Leaving all pictures aside, copy exactly the lines from the start of the listing below through the line that contains "SW8: button (0V, NET6) -> button (0V, NET26)", and only those lines.

*** Opening of Exercise materials ***

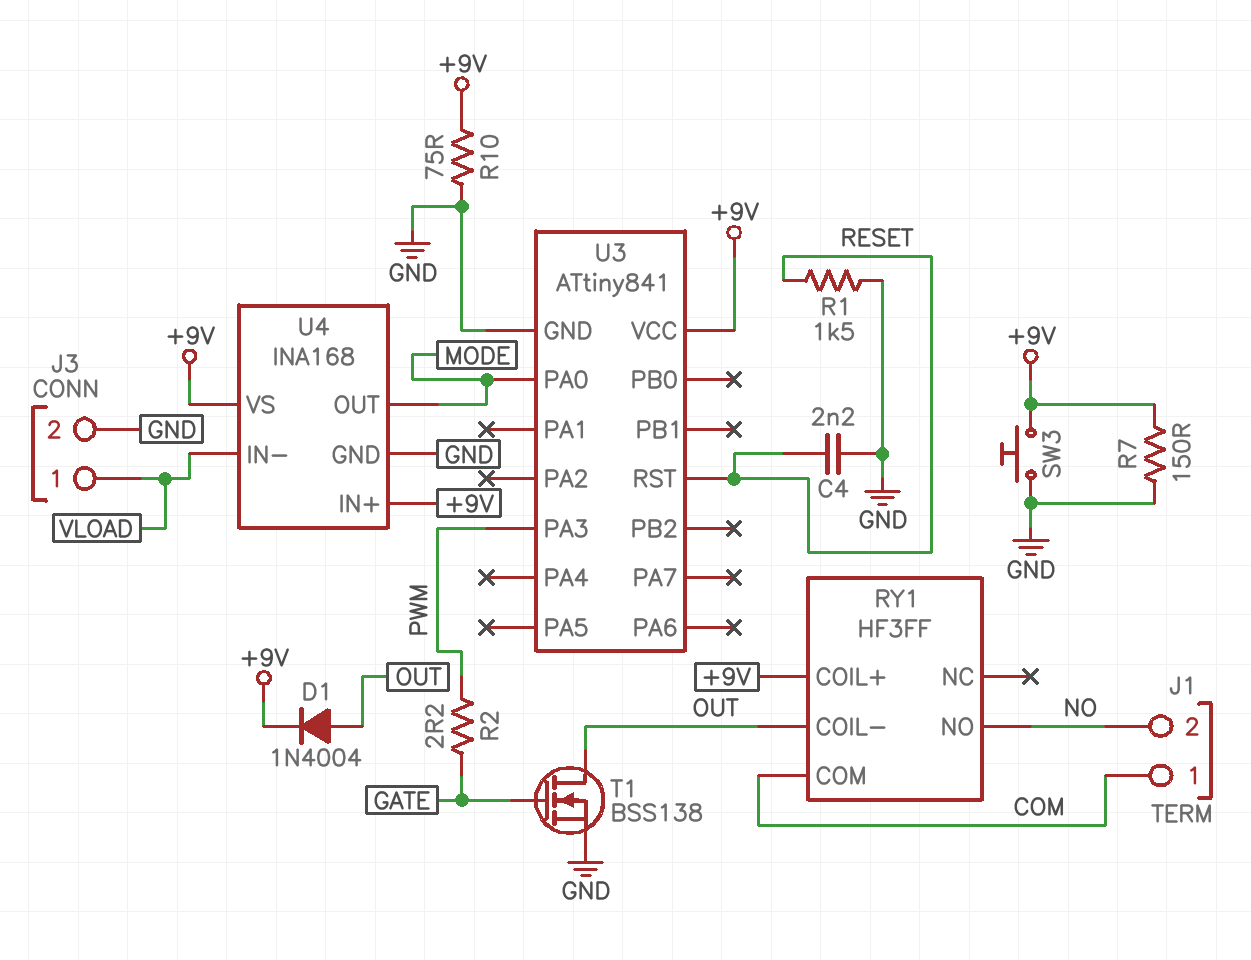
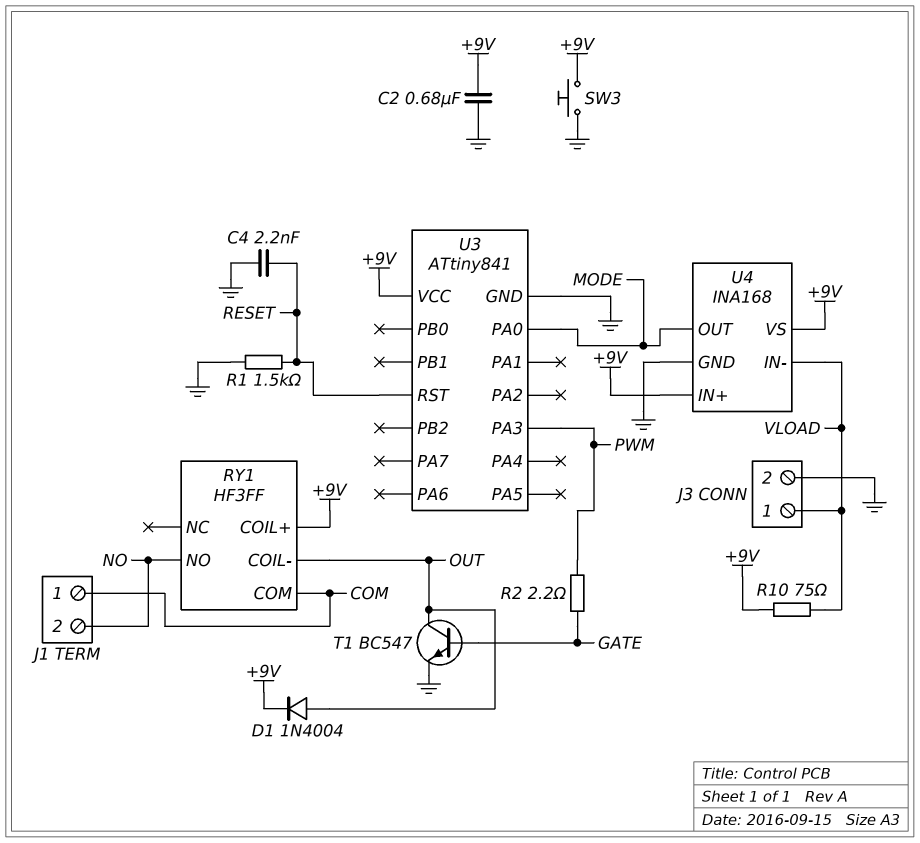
C2: none -> 680nF (+9V, GND)
R7: 150 (+9V, GND) -> none
R10: 75 (+9V, GND) -> 75 (+9V, VLOAD)
T1: NMOS BSS138 (G GATE, D OUT, S GND) -> NPN BC547 (B GATE, C OUT, E GND)

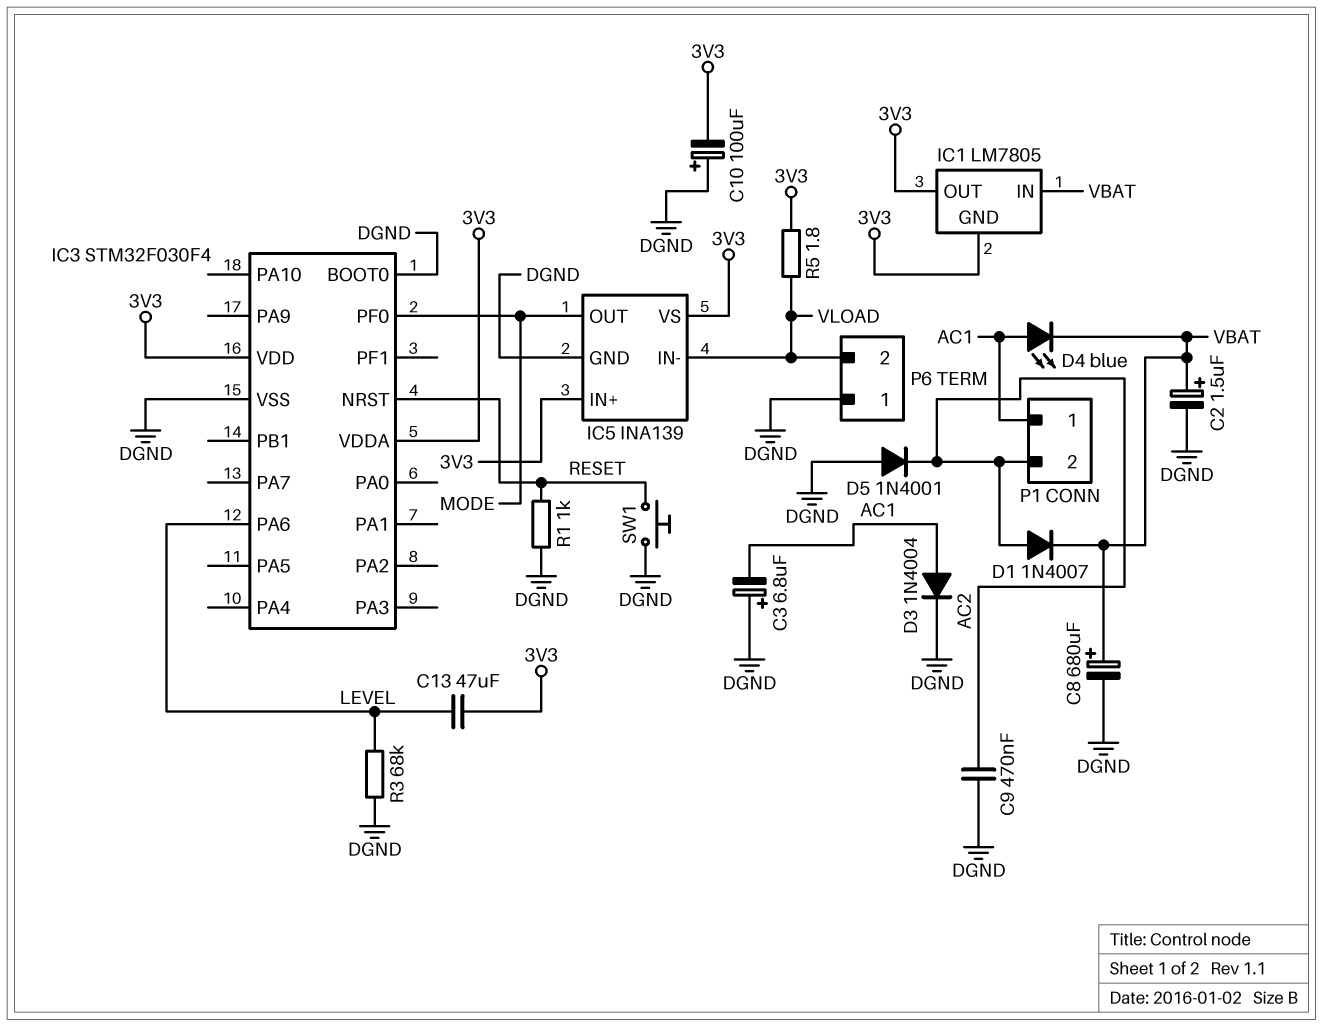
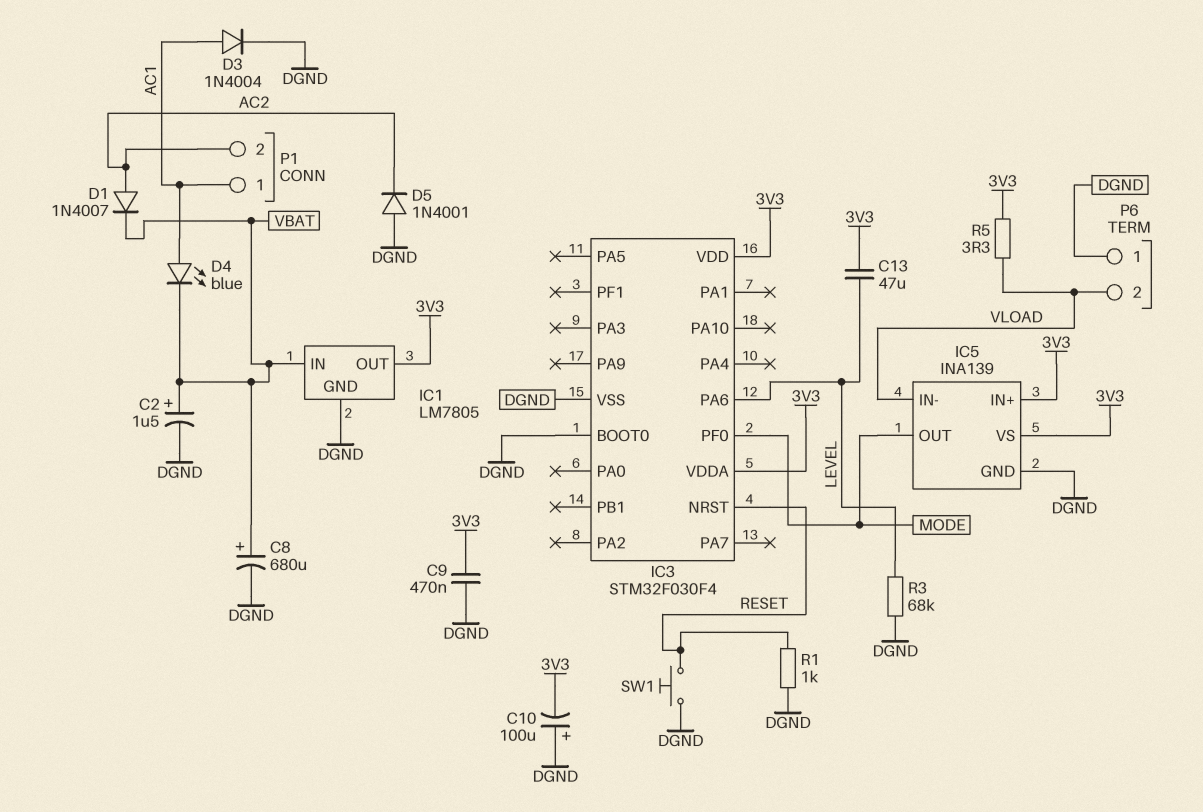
C3: 6.8uF (plus DGND, minus AC1) -> none
C9: 470nF (AC2, DGND) -> 470nF (3V3, DGND)
IC1 pin GND: 3V3 -> DGND
R5: 1.8 (3V3, VLOAD) -> 3.3 (3V3, VLOAD)

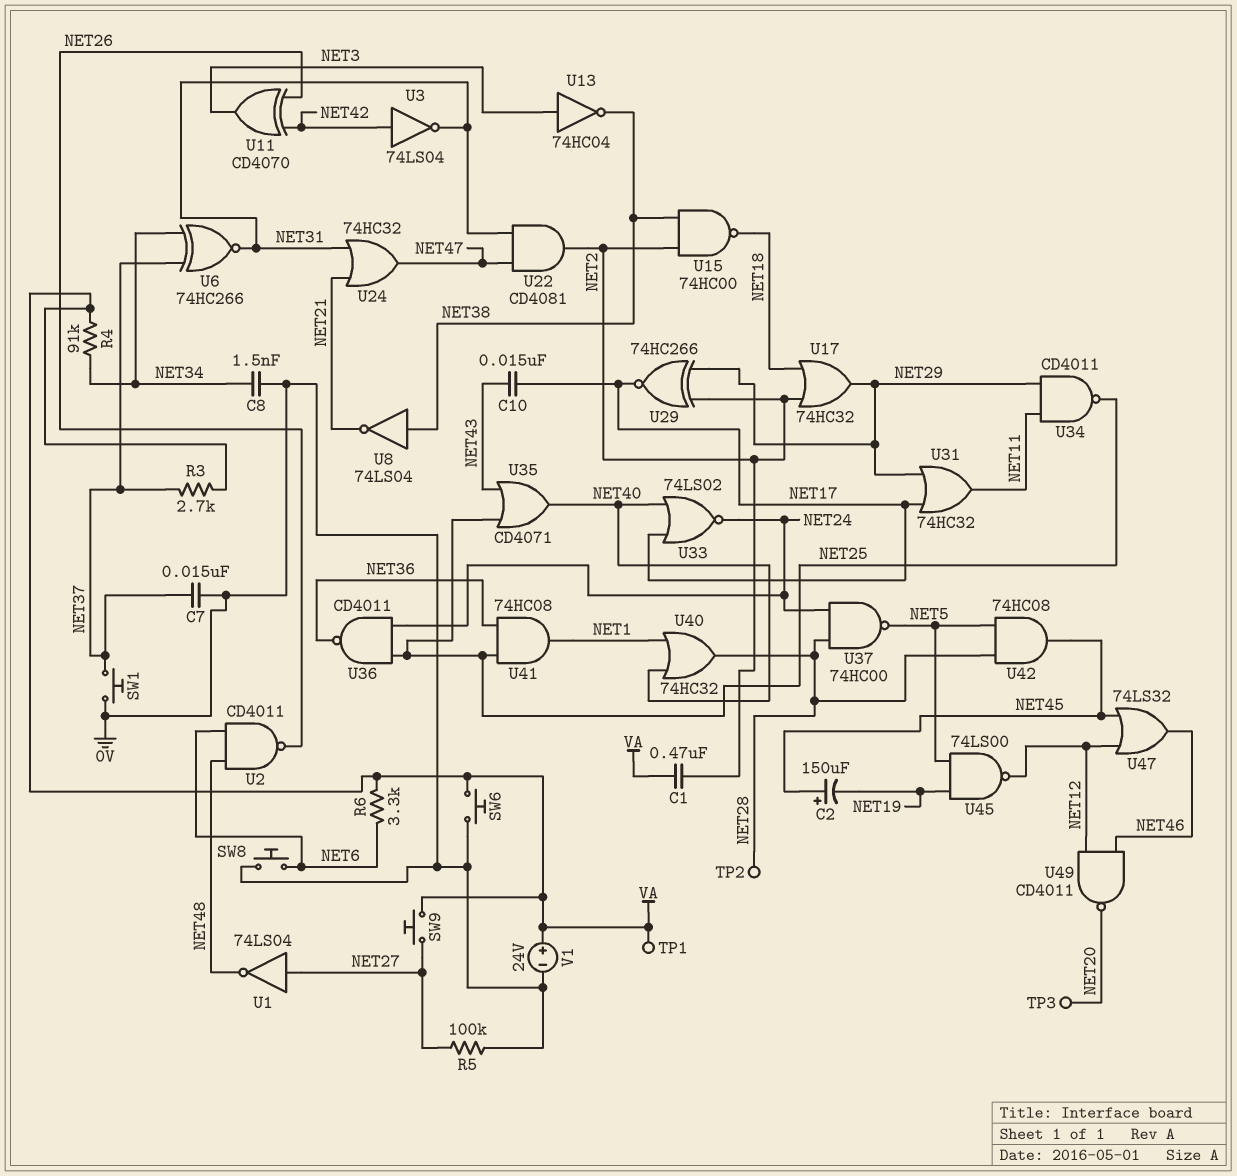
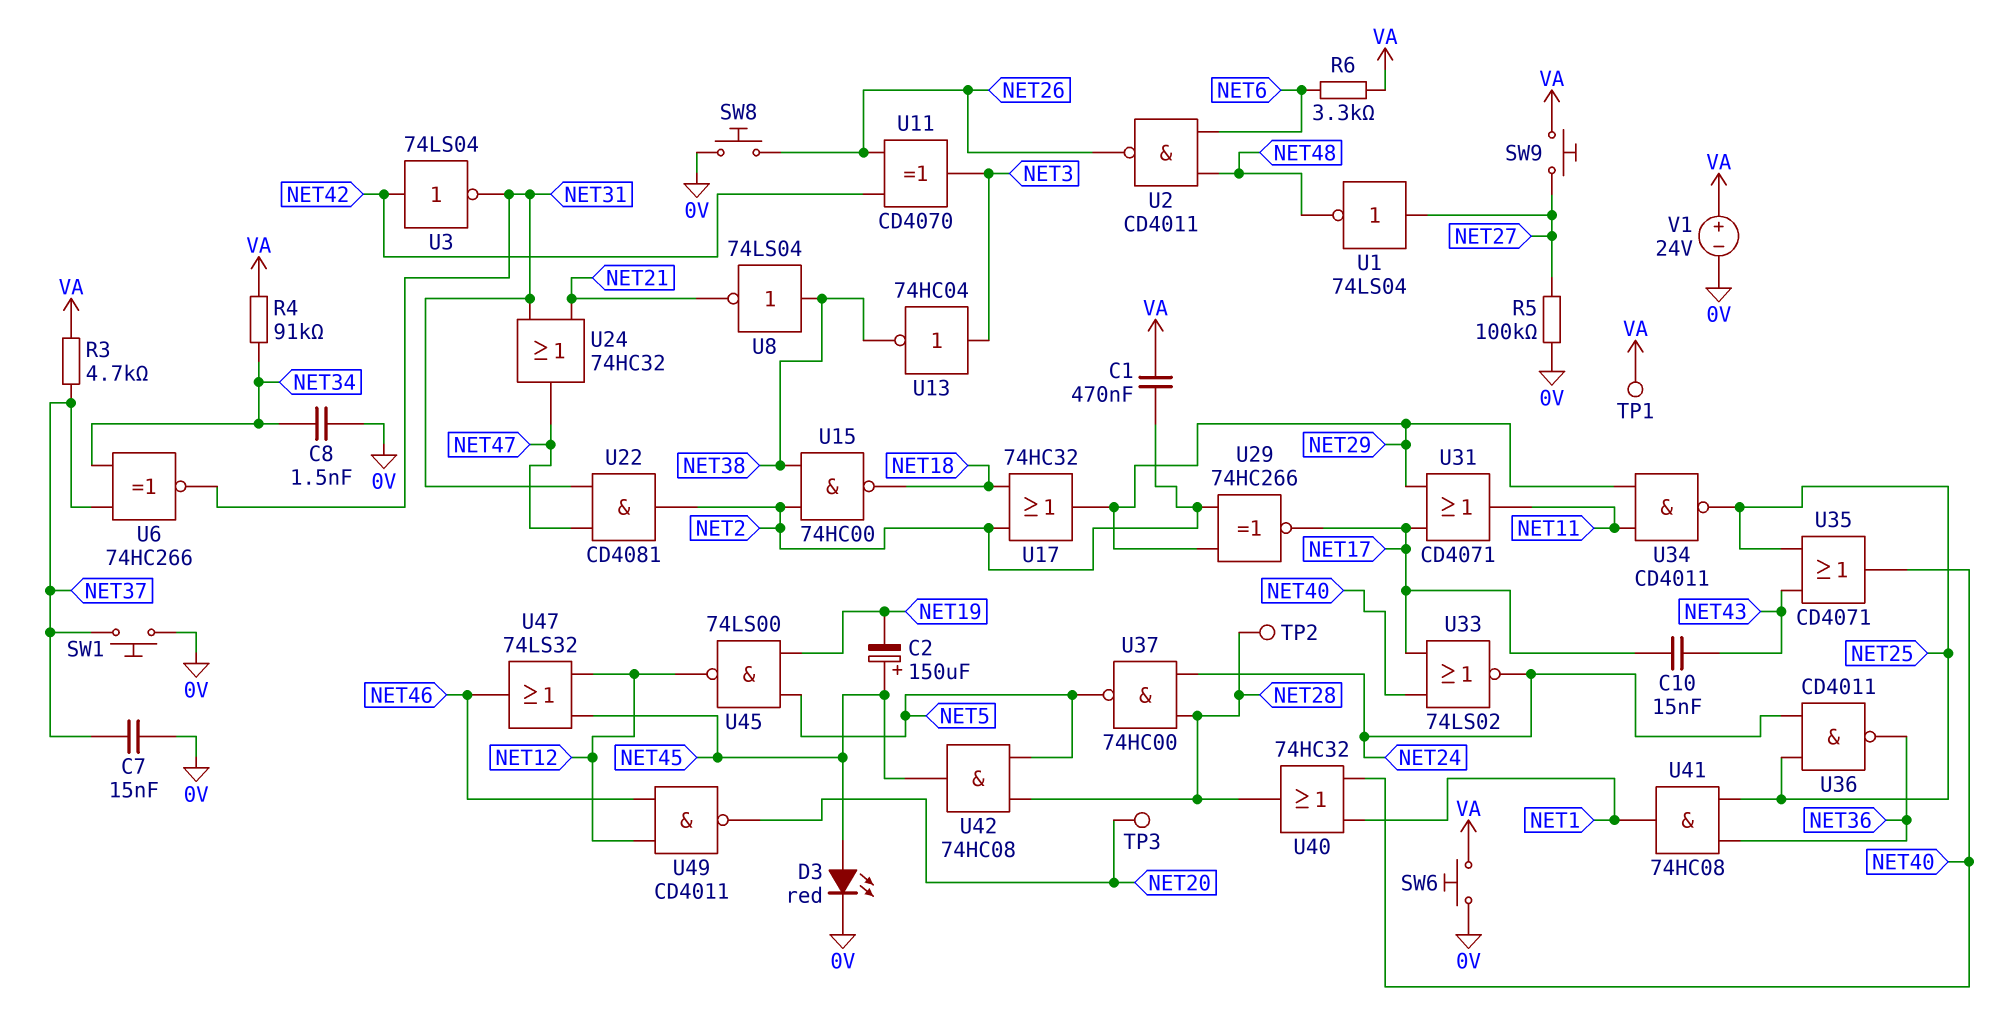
D3: none -> LED red (A NET45, K 0V)
R3: 2.7k (NET37, VA) -> 4.7k (NET37, VA)
SW8: button (0V, NET6) -> button (0V, NET26)
U31: OR 74HC32 (in NET17, in NET29, out NET11) -> OR CD4071 (in NET17, in NET29, out NET11)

*** Close of Exercise materials ***

#### Response to this task:
C2: none -> 680nF (+9V, GND)
R7: 150 (+9V, GND) -> none
R10: 75 (+9V, GND) -> 75 (+9V, VLOAD)
T1: NMOS BSS138 (G GATE, D OUT, S GND) -> NPN BC547 (B GATE, C OUT, E GND)

C3: 6.8uF (plus DGND, minus AC1) -> none
C9: 470nF (AC2, DGND) -> 470nF (3V3, DGND)
IC1 pin GND: 3V3 -> DGND
R5: 1.8 (3V3, VLOAD) -> 3.3 (3V3, VLOAD)

D3: none -> LED red (A NET45, K 0V)
R3: 2.7k (NET37, VA) -> 4.7k (NET37, VA)
SW8: button (0V, NET6) -> button (0V, NET26)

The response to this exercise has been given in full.